**Aim of the exercise**
In the records below, find each line with the word "scissors" and copy it.

**Provided entries**
Start of Block

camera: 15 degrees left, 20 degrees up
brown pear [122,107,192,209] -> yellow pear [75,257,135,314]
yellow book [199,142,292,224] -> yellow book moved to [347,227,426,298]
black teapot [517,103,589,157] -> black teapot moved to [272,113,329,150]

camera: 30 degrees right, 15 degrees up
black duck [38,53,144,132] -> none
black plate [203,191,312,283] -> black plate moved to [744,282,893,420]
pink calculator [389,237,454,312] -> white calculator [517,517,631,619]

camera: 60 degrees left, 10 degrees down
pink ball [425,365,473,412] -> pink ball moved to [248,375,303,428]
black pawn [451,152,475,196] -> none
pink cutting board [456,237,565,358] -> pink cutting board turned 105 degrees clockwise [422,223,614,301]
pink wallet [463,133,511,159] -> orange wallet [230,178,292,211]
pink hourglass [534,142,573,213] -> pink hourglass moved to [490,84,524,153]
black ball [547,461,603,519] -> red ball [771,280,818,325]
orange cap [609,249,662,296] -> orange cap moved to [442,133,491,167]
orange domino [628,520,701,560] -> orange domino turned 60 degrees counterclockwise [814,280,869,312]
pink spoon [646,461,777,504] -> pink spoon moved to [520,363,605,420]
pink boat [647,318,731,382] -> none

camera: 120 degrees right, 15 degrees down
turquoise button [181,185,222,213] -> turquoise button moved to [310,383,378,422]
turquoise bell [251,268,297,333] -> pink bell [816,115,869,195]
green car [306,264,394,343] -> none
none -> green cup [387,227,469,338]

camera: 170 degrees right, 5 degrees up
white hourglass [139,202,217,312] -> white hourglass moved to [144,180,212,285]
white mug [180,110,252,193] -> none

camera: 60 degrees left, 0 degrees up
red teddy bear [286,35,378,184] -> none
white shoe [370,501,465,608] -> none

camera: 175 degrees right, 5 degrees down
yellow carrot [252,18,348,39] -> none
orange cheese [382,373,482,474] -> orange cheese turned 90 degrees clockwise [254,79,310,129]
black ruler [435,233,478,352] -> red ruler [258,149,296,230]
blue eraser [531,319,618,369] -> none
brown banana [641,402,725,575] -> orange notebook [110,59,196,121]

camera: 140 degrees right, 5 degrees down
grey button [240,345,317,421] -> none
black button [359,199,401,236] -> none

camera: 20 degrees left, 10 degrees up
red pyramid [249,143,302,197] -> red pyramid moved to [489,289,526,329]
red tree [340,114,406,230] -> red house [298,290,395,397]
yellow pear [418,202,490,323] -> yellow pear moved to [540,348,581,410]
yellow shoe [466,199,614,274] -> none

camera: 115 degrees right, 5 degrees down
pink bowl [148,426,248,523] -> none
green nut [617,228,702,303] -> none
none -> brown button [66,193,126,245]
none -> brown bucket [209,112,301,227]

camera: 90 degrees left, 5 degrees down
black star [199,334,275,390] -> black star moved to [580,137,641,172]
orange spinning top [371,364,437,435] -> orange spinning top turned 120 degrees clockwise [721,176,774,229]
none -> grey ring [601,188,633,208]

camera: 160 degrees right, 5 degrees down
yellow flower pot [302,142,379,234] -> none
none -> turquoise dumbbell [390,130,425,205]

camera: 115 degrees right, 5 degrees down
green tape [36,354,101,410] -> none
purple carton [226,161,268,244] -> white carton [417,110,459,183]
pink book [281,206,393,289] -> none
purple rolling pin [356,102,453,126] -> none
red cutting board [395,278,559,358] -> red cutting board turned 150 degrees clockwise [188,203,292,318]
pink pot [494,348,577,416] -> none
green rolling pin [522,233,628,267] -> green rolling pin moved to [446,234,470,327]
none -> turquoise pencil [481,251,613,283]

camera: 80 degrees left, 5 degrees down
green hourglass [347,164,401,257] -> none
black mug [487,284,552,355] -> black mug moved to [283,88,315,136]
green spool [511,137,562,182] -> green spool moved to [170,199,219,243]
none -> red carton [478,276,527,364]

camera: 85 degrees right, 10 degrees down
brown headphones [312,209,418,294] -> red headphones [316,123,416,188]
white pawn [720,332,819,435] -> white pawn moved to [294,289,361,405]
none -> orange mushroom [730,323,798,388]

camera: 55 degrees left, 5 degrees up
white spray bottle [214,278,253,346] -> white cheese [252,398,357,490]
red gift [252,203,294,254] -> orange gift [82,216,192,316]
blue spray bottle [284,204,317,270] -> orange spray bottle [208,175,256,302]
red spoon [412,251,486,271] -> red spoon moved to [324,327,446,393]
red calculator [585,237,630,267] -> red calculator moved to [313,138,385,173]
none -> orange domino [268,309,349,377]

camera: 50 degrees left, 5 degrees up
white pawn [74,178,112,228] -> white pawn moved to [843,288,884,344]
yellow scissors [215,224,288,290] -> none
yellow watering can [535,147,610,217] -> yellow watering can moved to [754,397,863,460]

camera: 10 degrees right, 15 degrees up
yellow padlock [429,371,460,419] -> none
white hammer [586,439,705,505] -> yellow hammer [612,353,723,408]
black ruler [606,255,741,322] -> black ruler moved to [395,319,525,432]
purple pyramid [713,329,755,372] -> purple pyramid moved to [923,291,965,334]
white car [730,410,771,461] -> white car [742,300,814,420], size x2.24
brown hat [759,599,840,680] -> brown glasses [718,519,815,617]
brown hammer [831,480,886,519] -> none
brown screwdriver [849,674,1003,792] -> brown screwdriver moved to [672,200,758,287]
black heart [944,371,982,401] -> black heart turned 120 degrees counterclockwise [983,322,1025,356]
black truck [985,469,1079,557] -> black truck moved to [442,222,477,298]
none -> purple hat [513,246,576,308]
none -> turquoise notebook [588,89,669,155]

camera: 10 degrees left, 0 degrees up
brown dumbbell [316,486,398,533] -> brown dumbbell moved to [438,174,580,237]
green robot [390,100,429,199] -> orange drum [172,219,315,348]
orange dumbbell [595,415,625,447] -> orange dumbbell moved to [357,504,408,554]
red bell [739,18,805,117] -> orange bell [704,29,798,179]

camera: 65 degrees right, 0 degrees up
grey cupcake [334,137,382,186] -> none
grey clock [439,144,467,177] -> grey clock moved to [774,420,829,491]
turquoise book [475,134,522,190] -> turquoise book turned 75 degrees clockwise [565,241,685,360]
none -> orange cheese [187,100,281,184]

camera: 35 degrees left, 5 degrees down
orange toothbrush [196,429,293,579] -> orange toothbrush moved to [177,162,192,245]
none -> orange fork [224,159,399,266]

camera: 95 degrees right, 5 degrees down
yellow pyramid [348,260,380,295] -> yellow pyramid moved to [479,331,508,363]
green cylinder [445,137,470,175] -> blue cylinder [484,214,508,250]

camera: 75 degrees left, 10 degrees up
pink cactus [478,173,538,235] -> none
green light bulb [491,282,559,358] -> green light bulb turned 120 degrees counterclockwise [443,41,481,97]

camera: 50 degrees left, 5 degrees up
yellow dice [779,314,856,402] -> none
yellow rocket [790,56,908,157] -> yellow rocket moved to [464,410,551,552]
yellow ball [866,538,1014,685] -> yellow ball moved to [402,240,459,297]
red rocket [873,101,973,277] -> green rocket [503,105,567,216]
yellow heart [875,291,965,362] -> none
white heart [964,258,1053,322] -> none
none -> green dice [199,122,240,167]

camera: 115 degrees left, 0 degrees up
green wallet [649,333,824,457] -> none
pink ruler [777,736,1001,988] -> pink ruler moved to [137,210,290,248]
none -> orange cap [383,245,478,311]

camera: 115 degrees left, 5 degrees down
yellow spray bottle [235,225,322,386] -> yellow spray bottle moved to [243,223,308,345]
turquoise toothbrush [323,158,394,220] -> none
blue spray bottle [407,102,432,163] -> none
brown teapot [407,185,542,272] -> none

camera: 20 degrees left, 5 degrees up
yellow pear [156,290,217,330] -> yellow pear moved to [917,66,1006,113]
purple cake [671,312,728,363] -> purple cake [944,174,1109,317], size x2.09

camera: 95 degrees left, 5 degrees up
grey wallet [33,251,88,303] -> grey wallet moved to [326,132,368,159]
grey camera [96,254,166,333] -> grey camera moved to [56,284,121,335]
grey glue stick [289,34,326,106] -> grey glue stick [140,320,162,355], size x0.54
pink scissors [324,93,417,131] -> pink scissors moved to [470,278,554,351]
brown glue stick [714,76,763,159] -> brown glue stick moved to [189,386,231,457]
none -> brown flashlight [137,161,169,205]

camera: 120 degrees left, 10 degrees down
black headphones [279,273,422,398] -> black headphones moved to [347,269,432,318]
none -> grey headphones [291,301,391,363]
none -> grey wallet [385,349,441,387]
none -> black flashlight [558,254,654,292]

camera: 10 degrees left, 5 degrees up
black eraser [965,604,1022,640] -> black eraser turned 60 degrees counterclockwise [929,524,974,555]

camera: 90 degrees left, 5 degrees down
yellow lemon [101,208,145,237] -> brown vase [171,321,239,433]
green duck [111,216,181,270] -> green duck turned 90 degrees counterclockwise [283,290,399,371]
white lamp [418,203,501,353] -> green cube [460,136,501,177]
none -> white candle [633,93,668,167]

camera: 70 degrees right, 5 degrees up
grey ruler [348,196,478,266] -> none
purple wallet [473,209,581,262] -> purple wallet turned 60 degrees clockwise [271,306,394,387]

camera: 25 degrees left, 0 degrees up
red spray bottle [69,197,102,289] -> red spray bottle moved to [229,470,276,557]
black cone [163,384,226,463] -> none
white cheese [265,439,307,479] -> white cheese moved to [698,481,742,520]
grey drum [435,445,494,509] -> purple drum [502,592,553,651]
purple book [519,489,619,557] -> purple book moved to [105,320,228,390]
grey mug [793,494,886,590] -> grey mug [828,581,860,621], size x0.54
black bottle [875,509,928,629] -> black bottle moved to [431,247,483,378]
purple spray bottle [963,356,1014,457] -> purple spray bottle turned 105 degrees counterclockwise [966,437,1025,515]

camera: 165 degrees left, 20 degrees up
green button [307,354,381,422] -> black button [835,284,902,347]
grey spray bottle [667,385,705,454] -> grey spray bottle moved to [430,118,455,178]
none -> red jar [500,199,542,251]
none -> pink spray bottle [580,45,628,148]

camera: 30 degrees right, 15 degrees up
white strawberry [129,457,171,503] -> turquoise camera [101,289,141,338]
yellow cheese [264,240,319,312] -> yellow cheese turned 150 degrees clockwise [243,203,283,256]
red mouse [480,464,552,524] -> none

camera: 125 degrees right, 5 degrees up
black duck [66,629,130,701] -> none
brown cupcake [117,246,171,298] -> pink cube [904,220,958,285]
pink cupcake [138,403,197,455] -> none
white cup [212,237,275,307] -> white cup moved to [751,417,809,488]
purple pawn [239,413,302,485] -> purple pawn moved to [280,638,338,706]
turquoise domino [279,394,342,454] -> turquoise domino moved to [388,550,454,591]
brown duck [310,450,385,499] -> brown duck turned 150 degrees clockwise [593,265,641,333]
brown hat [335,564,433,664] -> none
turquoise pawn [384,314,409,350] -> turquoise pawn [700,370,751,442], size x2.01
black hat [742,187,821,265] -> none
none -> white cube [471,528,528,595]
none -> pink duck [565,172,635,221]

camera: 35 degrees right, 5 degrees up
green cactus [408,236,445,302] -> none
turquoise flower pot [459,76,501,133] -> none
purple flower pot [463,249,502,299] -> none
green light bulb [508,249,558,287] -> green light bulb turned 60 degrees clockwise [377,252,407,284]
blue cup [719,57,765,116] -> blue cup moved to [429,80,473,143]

End of Block

**Solution below**
yellow scissors [215,224,288,290] -> none
pink scissors [324,93,417,131] -> pink scissors moved to [470,278,554,351]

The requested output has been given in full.